[Entries on where targets appear]
-- Begin --

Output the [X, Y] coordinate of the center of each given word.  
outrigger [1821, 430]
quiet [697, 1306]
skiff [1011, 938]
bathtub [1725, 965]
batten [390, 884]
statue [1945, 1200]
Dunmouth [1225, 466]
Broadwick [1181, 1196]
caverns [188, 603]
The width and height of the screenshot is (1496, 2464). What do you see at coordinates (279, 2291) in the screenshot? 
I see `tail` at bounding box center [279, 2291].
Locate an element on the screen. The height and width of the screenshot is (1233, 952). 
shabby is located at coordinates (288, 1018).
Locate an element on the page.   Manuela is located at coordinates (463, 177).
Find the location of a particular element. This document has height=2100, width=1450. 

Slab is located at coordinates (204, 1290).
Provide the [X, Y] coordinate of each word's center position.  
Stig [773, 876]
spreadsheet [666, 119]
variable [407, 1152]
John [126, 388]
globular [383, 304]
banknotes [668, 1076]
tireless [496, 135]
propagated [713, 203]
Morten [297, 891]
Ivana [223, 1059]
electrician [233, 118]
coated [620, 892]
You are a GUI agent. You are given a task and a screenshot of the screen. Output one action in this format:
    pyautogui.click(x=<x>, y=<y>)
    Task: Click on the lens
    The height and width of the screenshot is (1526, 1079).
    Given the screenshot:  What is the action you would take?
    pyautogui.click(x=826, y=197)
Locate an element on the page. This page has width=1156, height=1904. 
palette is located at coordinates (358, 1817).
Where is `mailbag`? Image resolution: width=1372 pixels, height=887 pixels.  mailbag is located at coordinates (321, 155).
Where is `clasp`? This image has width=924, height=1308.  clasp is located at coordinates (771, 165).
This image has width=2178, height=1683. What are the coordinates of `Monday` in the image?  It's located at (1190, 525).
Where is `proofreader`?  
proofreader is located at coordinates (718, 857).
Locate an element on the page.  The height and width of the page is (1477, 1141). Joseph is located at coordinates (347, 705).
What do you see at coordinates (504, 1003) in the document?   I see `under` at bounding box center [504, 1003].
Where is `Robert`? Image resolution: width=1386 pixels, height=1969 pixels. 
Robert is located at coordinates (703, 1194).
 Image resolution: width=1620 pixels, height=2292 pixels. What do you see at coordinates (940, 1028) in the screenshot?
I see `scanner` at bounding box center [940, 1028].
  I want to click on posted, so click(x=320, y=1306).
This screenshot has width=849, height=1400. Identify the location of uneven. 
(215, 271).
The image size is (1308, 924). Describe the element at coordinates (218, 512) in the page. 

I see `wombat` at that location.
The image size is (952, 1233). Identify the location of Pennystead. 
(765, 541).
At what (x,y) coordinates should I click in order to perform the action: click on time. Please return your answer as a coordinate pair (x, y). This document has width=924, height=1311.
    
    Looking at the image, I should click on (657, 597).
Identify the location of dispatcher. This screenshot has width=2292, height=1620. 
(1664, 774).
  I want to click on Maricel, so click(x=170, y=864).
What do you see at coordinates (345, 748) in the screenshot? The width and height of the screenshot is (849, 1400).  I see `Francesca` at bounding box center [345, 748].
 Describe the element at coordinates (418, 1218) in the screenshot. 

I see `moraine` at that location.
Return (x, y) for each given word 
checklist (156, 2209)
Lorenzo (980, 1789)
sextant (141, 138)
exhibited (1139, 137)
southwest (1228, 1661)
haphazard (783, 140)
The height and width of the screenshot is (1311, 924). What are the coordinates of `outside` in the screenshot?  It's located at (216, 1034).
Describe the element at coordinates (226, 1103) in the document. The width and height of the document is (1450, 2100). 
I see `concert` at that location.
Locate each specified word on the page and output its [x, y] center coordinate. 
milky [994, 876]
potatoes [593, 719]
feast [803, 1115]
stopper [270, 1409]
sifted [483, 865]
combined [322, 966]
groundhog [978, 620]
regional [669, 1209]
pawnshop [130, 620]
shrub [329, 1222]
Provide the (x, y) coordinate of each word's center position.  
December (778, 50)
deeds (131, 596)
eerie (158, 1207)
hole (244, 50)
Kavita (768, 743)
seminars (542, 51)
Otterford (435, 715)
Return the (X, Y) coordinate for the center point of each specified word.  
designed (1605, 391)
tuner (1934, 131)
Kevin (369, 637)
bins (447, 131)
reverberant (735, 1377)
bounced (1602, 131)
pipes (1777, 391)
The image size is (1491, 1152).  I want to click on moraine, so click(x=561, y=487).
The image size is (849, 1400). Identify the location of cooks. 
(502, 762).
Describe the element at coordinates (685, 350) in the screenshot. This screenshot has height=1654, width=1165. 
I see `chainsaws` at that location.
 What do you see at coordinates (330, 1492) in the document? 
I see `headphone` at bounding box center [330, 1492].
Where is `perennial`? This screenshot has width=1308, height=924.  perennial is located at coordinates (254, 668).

-- End --

(Stated goal):
Can you update the entries above so that every "Locate an element on the page" becomes "Find an element on the page", with nothing else changed?

(Result below):
Output the [X, Y] coordinate of the center of each given word.  
outrigger [1821, 430]
quiet [697, 1306]
skiff [1011, 938]
bathtub [1725, 965]
batten [390, 884]
statue [1945, 1200]
Dunmouth [1225, 466]
Broadwick [1181, 1196]
caverns [188, 603]
The width and height of the screenshot is (1496, 2464). What do you see at coordinates (279, 2291) in the screenshot? 
I see `tail` at bounding box center [279, 2291].
Locate an element on the screen. The height and width of the screenshot is (1233, 952). 
shabby is located at coordinates (288, 1018).
Find an element on the page.   Manuela is located at coordinates (463, 177).
Find the location of a particular element. This document has height=2100, width=1450. 

Slab is located at coordinates (204, 1290).
Provide the [X, Y] coordinate of each word's center position.  
Stig [773, 876]
spreadsheet [666, 119]
variable [407, 1152]
John [126, 388]
globular [383, 304]
banknotes [668, 1076]
tireless [496, 135]
propagated [713, 203]
Morten [297, 891]
Ivana [223, 1059]
electrician [233, 118]
coated [620, 892]
You are a GUI agent. You are given a task and a screenshot of the screen. Output one action in this format:
    pyautogui.click(x=<x>, y=<y>)
    Task: Click on the lens
    The height and width of the screenshot is (1526, 1079).
    Given the screenshot:  What is the action you would take?
    pyautogui.click(x=826, y=197)
Find an element on the page. This page has width=1156, height=1904. 
palette is located at coordinates (358, 1817).
Where is `mailbag`? Image resolution: width=1372 pixels, height=887 pixels.  mailbag is located at coordinates (321, 155).
Where is `clasp`? This image has width=924, height=1308.  clasp is located at coordinates (771, 165).
This image has width=2178, height=1683. What are the coordinates of `Monday` in the image?  It's located at (1190, 525).
Where is `proofreader`?  
proofreader is located at coordinates (718, 857).
Find an element on the page.  The height and width of the page is (1477, 1141). Joseph is located at coordinates (347, 705).
What do you see at coordinates (504, 1003) in the document?   I see `under` at bounding box center [504, 1003].
Where is `Robert`? Image resolution: width=1386 pixels, height=1969 pixels. 
Robert is located at coordinates (703, 1194).
 Image resolution: width=1620 pixels, height=2292 pixels. What do you see at coordinates (940, 1028) in the screenshot?
I see `scanner` at bounding box center [940, 1028].
  I want to click on posted, so click(x=320, y=1306).
This screenshot has width=849, height=1400. Identify the location of uneven. 
(215, 271).
The image size is (1308, 924). Describe the element at coordinates (218, 512) in the page. 

I see `wombat` at that location.
The image size is (952, 1233). Identify the location of Pennystead. 
(765, 541).
At what (x,y) coordinates should I click in order to perform the action: click on time. Please return your answer as a coordinate pair (x, y). This document has width=924, height=1311.
    
    Looking at the image, I should click on (657, 597).
Identify the location of dispatcher. This screenshot has width=2292, height=1620. 
(1664, 774).
  I want to click on Maricel, so click(x=170, y=864).
What do you see at coordinates (345, 748) in the screenshot? The width and height of the screenshot is (849, 1400).  I see `Francesca` at bounding box center [345, 748].
 Describe the element at coordinates (418, 1218) in the screenshot. 

I see `moraine` at that location.
Return (x, y) for each given word 
checklist (156, 2209)
Lorenzo (980, 1789)
sextant (141, 138)
exhibited (1139, 137)
southwest (1228, 1661)
haphazard (783, 140)
The height and width of the screenshot is (1311, 924). What are the coordinates of `outside` in the screenshot?  It's located at (216, 1034).
Describe the element at coordinates (226, 1103) in the document. The width and height of the document is (1450, 2100). 
I see `concert` at that location.
Locate each specified word on the page and output its [x, y] center coordinate. 
milky [994, 876]
potatoes [593, 719]
feast [803, 1115]
stopper [270, 1409]
sifted [483, 865]
combined [322, 966]
groundhog [978, 620]
regional [669, 1209]
pawnshop [130, 620]
shrub [329, 1222]
Provide the (x, y) coordinate of each word's center position.  
December (778, 50)
deeds (131, 596)
eerie (158, 1207)
hole (244, 50)
Kavita (768, 743)
seminars (542, 51)
Otterford (435, 715)
Return the (X, Y) coordinate for the center point of each specified word.  
designed (1605, 391)
tuner (1934, 131)
Kevin (369, 637)
bins (447, 131)
reverberant (735, 1377)
bounced (1602, 131)
pipes (1777, 391)
The image size is (1491, 1152).  I want to click on moraine, so click(x=561, y=487).
The image size is (849, 1400). Identify the location of cooks. 
(502, 762).
Describe the element at coordinates (685, 350) in the screenshot. This screenshot has height=1654, width=1165. 
I see `chainsaws` at that location.
 What do you see at coordinates (330, 1492) in the document? 
I see `headphone` at bounding box center [330, 1492].
Where is `perennial`? This screenshot has width=1308, height=924.  perennial is located at coordinates (254, 668).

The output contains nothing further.